Start of Stored data

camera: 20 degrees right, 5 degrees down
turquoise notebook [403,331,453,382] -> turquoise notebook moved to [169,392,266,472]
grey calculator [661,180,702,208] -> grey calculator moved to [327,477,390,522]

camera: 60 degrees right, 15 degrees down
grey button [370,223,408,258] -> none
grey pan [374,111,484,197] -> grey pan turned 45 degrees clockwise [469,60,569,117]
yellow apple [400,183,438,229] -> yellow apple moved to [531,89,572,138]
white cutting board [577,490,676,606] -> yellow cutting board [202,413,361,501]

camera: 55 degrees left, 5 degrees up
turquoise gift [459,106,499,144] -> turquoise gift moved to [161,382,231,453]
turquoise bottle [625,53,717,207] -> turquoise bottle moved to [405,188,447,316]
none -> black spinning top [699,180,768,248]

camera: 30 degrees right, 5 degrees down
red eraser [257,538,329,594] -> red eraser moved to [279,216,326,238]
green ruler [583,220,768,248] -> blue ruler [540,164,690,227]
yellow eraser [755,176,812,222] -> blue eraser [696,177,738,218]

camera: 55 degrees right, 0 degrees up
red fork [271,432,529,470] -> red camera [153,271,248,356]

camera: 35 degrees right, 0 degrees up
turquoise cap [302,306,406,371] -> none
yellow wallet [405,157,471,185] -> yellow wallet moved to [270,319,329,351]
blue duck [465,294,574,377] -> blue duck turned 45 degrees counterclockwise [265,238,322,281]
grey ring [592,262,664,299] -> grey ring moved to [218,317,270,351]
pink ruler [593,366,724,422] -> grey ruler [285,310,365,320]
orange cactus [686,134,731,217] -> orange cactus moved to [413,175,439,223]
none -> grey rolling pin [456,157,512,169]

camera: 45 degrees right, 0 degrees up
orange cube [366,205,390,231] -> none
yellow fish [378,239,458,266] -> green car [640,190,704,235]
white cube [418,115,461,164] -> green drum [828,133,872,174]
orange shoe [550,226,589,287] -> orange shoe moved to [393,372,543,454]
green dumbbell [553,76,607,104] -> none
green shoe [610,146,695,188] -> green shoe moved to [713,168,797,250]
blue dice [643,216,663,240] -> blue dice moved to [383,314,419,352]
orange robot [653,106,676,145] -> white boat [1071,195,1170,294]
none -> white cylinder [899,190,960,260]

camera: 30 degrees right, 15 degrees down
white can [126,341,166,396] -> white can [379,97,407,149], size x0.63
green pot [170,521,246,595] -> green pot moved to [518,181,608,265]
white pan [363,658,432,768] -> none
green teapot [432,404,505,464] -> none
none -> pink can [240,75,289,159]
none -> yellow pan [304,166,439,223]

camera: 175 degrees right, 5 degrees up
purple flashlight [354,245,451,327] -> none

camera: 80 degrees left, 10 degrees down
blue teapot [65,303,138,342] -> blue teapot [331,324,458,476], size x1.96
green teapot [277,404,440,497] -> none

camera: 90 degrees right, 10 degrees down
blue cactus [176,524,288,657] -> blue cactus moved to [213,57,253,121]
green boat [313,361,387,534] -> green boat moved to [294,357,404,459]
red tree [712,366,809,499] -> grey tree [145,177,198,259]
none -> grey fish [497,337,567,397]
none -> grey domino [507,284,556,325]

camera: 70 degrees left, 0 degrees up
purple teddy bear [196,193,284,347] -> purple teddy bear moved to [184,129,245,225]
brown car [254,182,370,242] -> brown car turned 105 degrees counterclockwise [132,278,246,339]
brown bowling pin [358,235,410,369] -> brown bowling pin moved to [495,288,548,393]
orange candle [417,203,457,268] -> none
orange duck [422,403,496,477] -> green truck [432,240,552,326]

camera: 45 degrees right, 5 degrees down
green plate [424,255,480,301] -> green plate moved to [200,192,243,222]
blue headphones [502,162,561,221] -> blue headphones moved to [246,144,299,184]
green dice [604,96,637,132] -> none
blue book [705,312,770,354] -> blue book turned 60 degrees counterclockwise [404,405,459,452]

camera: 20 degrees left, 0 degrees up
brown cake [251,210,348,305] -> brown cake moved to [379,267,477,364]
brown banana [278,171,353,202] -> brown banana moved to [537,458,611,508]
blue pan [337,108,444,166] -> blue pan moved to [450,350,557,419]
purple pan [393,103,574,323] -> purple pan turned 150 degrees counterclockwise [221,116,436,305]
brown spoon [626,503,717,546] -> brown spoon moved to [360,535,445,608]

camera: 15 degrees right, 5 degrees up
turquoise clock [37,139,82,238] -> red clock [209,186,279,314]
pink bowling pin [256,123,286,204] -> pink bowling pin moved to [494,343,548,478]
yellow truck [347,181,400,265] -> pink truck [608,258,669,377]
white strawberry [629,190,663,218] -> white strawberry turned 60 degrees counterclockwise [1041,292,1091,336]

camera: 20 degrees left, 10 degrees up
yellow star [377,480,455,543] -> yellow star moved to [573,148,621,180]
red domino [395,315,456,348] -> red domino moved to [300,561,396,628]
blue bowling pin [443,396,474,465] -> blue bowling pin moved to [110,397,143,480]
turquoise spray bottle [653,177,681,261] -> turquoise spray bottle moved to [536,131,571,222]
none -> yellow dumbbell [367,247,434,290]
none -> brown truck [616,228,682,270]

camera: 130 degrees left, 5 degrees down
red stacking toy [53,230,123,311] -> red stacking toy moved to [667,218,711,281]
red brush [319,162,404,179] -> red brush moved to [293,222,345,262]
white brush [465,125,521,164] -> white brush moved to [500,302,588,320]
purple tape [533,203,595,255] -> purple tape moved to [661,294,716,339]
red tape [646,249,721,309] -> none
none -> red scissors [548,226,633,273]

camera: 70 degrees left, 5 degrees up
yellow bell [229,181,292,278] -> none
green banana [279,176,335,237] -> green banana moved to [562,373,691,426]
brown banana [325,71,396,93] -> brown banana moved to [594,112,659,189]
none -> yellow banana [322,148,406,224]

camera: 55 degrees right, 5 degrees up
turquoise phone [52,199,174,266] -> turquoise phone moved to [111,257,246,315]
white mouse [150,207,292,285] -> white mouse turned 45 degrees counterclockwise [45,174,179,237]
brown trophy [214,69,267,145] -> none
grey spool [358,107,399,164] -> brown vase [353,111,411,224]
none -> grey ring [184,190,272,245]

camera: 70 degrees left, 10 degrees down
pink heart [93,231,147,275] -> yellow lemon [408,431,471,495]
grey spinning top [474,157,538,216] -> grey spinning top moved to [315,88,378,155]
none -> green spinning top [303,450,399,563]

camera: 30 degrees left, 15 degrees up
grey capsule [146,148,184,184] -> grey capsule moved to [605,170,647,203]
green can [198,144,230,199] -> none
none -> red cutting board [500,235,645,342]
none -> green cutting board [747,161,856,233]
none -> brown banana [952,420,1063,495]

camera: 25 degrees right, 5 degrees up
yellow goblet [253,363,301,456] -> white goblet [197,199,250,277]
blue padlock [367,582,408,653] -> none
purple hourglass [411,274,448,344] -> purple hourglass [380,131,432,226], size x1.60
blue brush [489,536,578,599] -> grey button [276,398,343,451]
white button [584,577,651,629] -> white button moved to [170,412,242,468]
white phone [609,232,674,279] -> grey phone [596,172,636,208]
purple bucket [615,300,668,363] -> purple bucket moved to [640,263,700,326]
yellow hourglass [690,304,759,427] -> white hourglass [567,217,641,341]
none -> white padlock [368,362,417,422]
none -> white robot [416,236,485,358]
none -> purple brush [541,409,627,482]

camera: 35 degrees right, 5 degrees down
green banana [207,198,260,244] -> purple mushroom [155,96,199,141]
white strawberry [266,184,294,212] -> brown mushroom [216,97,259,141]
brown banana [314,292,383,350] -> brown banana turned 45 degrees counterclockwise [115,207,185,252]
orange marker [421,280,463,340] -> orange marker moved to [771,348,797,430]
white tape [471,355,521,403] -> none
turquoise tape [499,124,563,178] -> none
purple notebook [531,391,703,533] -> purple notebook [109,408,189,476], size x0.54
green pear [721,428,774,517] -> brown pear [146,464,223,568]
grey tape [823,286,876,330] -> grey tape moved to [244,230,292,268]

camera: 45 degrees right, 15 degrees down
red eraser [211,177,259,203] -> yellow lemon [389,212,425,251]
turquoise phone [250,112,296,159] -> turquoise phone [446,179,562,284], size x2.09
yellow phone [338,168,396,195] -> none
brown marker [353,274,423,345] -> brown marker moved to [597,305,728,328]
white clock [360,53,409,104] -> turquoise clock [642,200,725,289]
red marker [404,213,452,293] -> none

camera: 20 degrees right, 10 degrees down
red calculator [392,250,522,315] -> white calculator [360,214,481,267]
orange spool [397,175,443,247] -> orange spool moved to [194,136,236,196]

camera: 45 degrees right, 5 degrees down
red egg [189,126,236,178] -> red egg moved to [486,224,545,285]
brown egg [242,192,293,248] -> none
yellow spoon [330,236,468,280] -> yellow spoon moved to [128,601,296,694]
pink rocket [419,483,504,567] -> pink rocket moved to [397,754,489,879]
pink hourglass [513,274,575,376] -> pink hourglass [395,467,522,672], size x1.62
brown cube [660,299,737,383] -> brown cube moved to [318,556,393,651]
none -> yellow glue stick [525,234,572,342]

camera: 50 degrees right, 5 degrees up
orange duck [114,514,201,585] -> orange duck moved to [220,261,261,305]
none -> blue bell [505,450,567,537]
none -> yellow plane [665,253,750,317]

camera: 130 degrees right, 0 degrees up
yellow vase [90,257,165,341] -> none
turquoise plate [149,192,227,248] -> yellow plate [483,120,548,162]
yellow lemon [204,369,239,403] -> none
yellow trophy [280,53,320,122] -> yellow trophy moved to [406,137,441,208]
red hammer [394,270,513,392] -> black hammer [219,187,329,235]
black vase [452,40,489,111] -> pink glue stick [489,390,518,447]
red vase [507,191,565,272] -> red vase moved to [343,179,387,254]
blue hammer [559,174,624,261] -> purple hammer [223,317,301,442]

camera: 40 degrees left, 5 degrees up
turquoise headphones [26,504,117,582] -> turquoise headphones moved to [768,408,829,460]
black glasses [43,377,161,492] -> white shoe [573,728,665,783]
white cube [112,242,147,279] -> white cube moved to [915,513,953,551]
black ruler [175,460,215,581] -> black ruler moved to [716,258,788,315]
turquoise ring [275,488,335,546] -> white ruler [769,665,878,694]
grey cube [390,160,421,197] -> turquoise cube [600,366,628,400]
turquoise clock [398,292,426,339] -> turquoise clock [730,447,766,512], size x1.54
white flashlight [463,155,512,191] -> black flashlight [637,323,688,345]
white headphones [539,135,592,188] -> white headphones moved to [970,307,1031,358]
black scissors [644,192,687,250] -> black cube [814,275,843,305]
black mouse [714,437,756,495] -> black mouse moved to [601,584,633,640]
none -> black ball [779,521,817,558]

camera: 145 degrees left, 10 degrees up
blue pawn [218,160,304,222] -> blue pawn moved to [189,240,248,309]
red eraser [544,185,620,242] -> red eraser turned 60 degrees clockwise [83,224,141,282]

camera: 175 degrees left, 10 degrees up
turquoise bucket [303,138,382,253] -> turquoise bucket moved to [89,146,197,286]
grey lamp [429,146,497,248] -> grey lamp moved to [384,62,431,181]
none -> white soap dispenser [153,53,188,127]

End of Stored data

> [Brief]
Begin at the line that has "none -> yellow banana [322,148,406,224]" in the entries above; stop after the line that has "white mouse [150,207,292,285]". Transcribe exactly those lines and no others.

> [Answer box]
none -> yellow banana [322,148,406,224]

camera: 55 degrees right, 5 degrees up
turquoise phone [52,199,174,266] -> turquoise phone moved to [111,257,246,315]
white mouse [150,207,292,285] -> white mouse turned 45 degrees counterclockwise [45,174,179,237]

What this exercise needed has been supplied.